** Opening Given data block **

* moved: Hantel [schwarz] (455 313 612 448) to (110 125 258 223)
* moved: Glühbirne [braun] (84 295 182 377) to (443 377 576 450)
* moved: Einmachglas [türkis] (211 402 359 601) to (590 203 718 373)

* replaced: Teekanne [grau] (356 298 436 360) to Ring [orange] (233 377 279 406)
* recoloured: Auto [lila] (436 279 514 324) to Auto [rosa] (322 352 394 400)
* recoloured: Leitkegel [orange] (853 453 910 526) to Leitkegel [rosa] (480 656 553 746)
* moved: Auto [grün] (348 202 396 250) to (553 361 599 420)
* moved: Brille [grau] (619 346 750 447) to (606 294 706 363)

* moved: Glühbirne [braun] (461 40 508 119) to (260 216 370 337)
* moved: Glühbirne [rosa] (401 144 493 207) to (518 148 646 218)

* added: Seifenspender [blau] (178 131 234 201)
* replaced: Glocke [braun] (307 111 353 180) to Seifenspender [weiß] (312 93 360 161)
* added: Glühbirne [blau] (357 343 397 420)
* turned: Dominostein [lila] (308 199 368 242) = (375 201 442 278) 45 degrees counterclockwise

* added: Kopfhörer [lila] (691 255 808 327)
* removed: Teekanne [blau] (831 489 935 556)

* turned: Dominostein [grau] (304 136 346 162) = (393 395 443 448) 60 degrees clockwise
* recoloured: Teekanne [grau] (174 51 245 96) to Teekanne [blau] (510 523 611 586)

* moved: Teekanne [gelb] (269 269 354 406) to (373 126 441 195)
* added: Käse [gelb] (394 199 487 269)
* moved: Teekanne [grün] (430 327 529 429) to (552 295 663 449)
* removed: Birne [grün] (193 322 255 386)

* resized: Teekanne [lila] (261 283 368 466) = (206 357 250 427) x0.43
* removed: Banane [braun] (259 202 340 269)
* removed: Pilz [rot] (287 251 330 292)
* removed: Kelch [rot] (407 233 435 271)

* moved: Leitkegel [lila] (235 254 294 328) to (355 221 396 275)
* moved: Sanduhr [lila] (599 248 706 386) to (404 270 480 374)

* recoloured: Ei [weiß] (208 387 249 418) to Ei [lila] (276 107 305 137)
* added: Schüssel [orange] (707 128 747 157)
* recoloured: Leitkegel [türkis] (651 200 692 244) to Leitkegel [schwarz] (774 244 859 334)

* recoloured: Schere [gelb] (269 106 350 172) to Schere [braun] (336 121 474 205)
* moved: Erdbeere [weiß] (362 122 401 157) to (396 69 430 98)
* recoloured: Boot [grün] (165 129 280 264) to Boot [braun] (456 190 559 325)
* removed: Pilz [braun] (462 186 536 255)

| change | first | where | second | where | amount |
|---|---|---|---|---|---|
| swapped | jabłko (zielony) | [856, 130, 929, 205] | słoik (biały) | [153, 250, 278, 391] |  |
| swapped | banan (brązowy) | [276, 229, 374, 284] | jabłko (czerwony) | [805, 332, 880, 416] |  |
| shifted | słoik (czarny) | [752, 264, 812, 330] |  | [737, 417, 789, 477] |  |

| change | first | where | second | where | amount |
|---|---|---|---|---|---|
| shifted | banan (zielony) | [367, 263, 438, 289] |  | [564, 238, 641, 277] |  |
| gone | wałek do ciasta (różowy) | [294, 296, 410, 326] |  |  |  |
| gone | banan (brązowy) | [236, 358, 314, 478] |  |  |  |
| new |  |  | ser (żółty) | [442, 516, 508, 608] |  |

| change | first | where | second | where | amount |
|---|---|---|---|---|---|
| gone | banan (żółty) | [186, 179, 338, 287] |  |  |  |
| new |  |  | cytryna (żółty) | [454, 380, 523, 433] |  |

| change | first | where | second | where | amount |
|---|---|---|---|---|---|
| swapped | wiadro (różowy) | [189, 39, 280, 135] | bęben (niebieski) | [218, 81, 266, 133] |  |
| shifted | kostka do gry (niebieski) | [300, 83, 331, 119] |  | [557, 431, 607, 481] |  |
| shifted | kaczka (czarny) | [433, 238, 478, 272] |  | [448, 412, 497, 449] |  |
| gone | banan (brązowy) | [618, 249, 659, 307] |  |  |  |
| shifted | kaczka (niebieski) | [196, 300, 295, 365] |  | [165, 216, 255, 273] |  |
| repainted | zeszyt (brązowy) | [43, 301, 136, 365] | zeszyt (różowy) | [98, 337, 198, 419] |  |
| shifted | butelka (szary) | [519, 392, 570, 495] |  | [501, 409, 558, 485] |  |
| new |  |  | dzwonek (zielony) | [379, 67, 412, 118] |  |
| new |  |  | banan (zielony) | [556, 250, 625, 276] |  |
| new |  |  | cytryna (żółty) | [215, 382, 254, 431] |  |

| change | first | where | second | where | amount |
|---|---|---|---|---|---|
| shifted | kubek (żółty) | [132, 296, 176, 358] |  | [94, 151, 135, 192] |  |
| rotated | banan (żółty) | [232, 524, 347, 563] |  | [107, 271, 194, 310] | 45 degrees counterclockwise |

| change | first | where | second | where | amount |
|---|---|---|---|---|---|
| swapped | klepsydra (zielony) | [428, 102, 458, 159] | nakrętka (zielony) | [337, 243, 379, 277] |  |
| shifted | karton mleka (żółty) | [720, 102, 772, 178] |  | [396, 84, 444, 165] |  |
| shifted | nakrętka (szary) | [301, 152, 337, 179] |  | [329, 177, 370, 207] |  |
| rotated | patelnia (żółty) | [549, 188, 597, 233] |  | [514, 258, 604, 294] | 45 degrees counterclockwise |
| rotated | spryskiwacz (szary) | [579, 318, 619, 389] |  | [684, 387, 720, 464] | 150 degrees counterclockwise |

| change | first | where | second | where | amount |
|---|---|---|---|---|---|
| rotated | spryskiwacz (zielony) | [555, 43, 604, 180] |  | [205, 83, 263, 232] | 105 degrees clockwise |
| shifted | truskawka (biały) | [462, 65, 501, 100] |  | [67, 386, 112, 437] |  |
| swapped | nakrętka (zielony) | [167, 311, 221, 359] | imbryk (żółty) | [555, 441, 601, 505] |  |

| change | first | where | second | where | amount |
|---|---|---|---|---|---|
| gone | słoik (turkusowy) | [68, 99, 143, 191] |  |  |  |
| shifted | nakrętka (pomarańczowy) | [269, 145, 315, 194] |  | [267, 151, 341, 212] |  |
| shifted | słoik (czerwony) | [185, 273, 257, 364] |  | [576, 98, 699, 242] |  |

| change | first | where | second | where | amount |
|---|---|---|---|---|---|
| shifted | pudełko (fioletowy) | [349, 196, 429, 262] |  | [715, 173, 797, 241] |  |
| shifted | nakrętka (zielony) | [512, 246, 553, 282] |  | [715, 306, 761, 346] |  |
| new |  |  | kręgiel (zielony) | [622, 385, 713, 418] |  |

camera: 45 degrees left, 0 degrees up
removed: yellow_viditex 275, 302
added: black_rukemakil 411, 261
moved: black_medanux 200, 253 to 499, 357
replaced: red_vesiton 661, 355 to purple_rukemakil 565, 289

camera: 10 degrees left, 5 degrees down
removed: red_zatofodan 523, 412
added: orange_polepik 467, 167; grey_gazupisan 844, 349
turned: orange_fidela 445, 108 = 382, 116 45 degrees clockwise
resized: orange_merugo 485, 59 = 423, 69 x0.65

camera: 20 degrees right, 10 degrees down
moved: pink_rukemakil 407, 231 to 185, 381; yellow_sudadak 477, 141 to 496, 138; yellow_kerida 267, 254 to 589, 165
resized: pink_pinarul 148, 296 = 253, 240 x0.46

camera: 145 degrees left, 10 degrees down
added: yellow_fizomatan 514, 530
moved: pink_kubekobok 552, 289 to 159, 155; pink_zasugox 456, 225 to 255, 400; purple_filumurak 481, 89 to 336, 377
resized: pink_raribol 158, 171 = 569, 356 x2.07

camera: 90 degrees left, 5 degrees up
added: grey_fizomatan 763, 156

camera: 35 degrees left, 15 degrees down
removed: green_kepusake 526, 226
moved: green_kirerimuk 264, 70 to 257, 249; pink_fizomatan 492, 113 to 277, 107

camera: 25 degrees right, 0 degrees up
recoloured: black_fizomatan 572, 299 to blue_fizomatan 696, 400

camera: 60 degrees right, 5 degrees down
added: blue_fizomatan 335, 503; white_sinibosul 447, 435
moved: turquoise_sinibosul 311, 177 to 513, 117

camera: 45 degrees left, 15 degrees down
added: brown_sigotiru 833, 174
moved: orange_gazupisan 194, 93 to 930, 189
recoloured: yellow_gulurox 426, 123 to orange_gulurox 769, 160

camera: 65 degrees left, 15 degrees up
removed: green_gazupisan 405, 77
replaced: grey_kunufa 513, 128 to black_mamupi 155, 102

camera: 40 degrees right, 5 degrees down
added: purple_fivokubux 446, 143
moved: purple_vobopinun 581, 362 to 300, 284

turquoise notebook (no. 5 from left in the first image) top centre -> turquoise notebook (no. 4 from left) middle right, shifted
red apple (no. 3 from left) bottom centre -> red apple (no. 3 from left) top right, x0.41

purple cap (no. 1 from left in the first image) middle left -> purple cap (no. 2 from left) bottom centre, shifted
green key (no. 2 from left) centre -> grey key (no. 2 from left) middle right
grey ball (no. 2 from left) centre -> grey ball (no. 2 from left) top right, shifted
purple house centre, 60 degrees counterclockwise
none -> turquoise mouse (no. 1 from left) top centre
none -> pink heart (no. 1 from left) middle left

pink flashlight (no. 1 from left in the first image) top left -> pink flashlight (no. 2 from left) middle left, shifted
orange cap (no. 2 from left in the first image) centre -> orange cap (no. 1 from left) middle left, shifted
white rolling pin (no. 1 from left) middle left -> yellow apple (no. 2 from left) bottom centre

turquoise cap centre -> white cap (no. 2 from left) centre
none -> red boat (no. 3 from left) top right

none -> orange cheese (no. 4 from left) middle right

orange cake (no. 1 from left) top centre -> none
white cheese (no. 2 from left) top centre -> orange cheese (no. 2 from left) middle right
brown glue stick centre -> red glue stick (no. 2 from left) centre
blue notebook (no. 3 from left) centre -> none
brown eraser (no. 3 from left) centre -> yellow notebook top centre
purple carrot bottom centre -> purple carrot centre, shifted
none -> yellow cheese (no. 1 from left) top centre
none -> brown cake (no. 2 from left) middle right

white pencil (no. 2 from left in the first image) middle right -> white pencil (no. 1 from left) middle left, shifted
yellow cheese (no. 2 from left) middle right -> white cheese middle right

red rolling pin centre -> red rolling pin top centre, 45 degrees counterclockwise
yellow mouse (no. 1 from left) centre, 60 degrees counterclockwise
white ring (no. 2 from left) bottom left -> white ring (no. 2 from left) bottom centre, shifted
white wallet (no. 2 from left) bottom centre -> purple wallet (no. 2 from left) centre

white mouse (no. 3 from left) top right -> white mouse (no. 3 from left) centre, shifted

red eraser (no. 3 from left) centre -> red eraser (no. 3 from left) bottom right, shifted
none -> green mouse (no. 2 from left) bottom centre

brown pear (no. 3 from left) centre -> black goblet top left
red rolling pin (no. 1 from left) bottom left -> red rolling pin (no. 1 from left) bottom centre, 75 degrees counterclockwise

** Closing Given data block **

→ **Required action**
Your output must be the lines of the material above, from the first through the line that contains "377 576 450)", copied exactly. Include both endpoints and nothing else.

→ **Expected output**
* moved: Hantel [schwarz] (455 313 612 448) to (110 125 258 223)
* moved: Glühbirne [braun] (84 295 182 377) to (443 377 576 450)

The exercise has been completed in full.